Reproduce the closing run of lines below verbatim, from the line that contains "D3: diode 1N4001" up to and including the final line.

[Material shown]

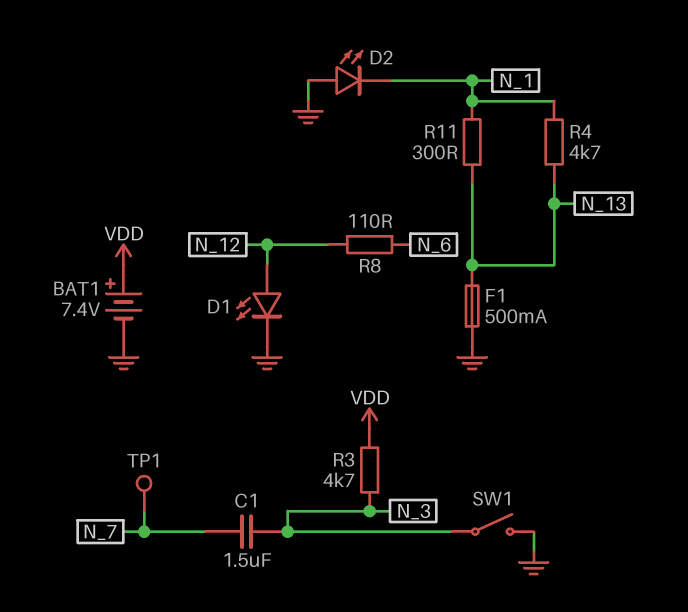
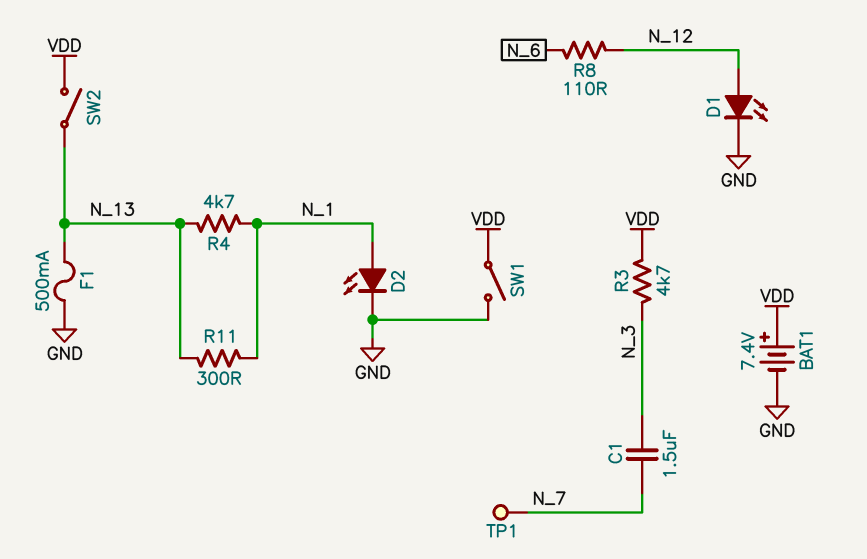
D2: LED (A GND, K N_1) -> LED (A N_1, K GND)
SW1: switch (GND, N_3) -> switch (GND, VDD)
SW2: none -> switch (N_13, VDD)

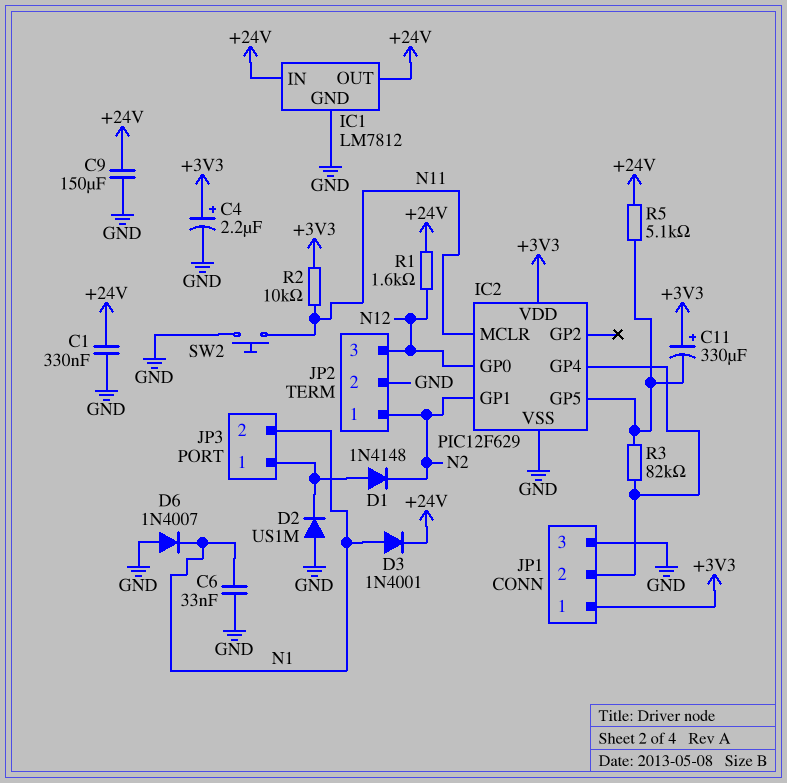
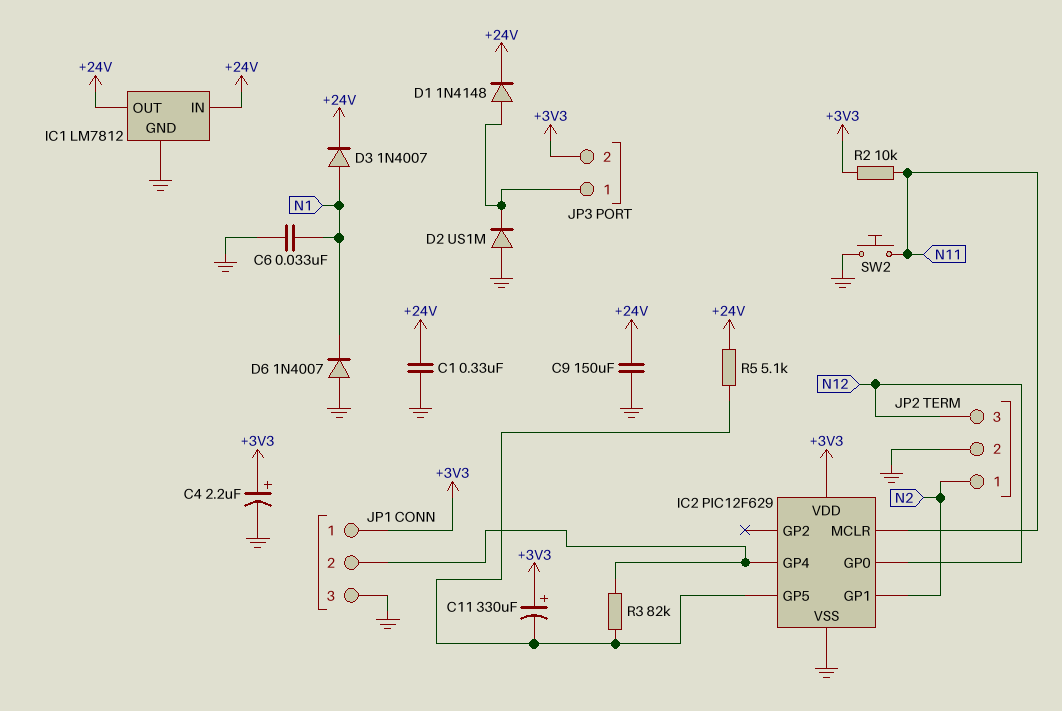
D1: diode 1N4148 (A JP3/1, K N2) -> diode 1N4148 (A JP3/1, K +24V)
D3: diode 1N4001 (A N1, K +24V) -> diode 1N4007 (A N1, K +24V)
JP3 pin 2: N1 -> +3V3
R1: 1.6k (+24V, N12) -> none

[/Material shown]

Answer for this exercise:
D3: diode 1N4001 (A N1, K +24V) -> diode 1N4007 (A N1, K +24V)
JP3 pin 2: N1 -> +3V3
R1: 1.6k (+24V, N12) -> none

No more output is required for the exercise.